**Task goal**.
The required result is the number of lines below that hold the word "green", stated without anything else.

**Data to use**.

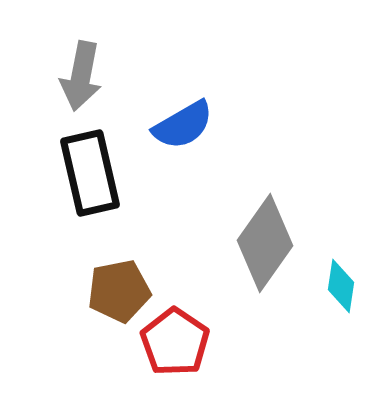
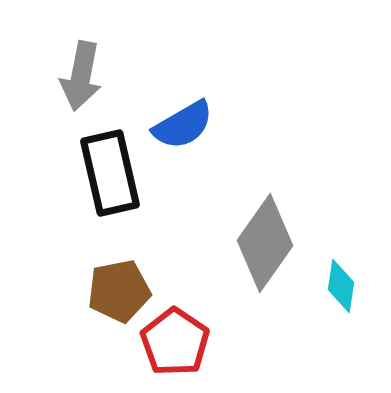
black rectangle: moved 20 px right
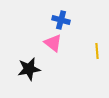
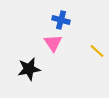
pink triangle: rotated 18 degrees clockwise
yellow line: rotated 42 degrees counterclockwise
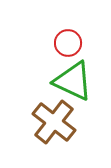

==

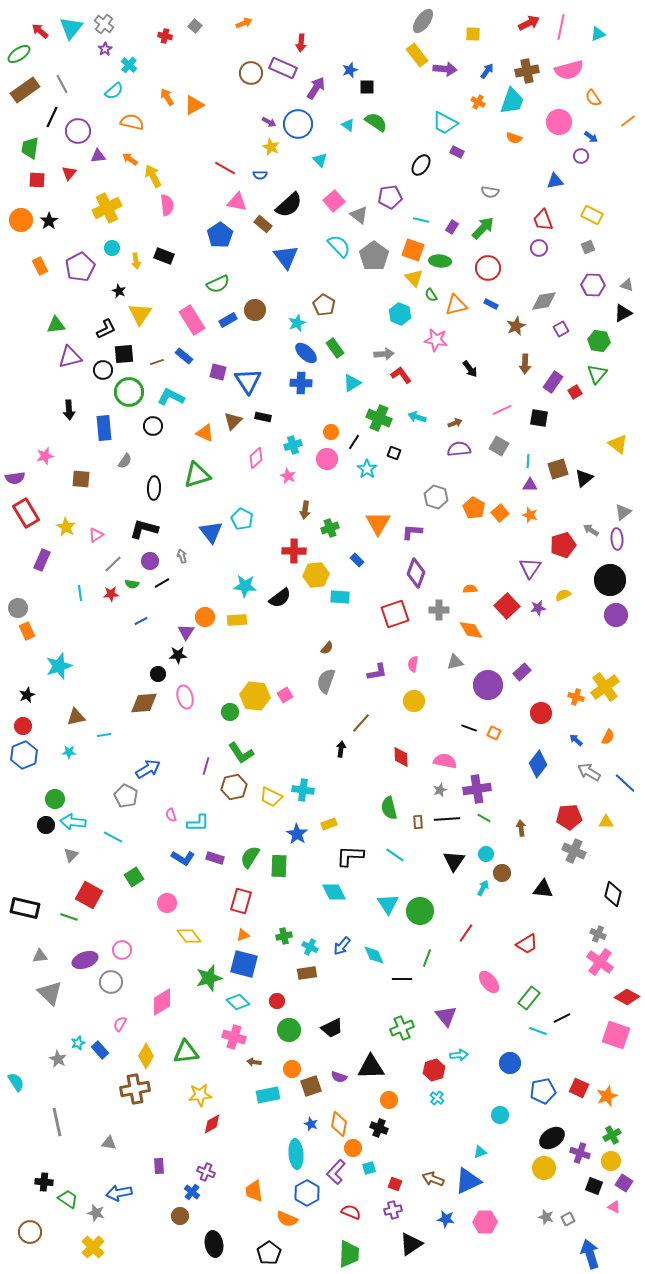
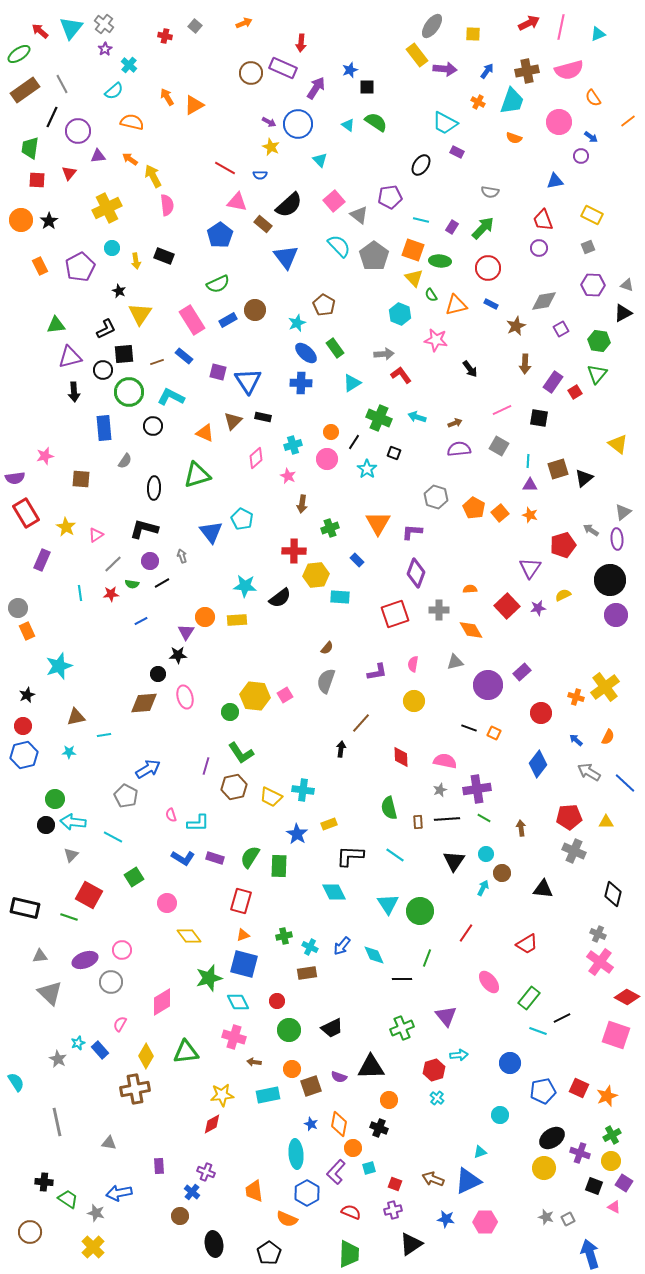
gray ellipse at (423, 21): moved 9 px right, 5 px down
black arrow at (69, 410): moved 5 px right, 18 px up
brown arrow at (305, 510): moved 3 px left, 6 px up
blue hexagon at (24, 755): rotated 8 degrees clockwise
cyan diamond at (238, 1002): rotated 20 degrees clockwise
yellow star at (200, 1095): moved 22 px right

==

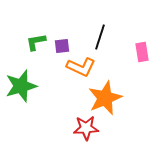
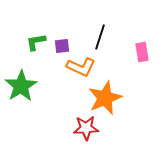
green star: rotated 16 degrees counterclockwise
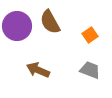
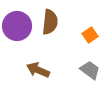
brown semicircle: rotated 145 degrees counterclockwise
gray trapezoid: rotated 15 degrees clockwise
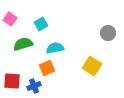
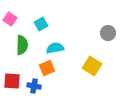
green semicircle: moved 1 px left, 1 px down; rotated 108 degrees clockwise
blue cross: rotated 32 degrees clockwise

**Task result**.
2